[Items from a dataset]

========

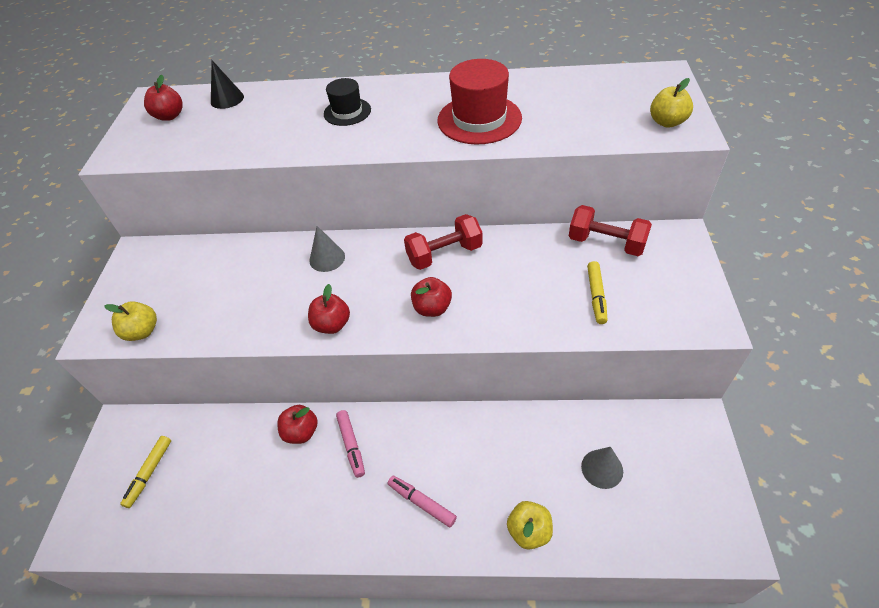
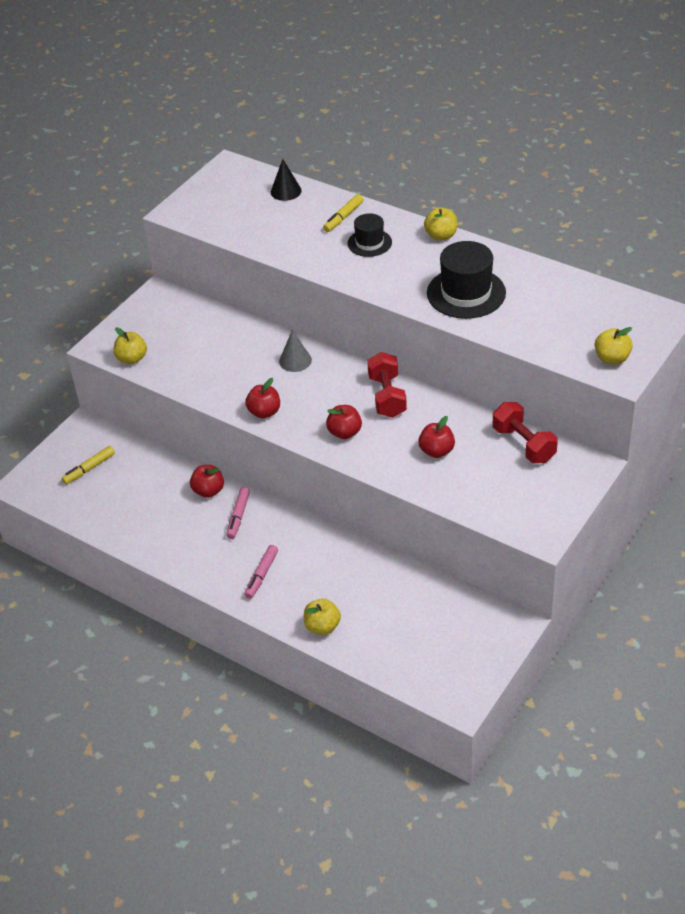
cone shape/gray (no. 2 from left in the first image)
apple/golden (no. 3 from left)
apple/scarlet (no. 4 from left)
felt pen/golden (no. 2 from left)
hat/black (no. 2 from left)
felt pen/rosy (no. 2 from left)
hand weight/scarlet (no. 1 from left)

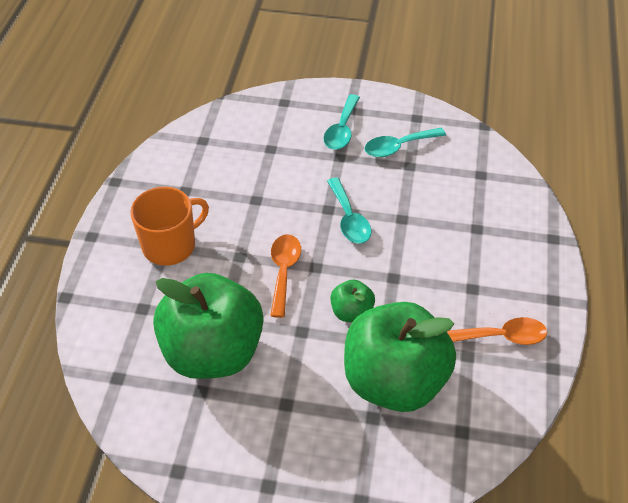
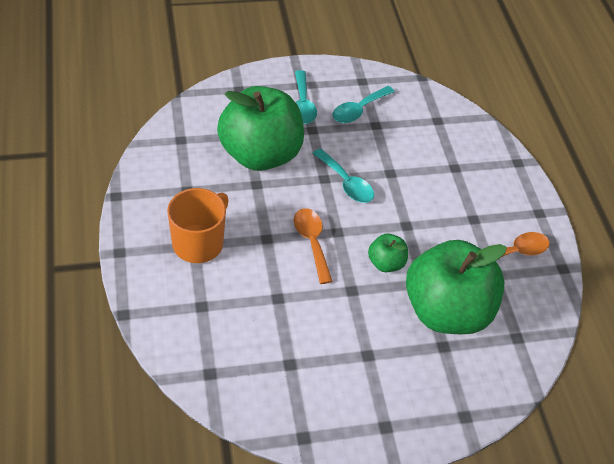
apple/green (no. 1 from left)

========

■ Exercise ■
In the data, the line that contains "apple/golden (no. 3 from left)" begins the part to write out; restate it and each line after it word for word through the end, with no pictures.

■ Answer space ■
apple/golden (no. 3 from left)
apple/scarlet (no. 4 from left)
felt pen/golden (no. 2 from left)
hat/black (no. 2 from left)
felt pen/rosy (no. 2 from left)
hand weight/scarlet (no. 1 from left)

apple/green (no. 1 from left)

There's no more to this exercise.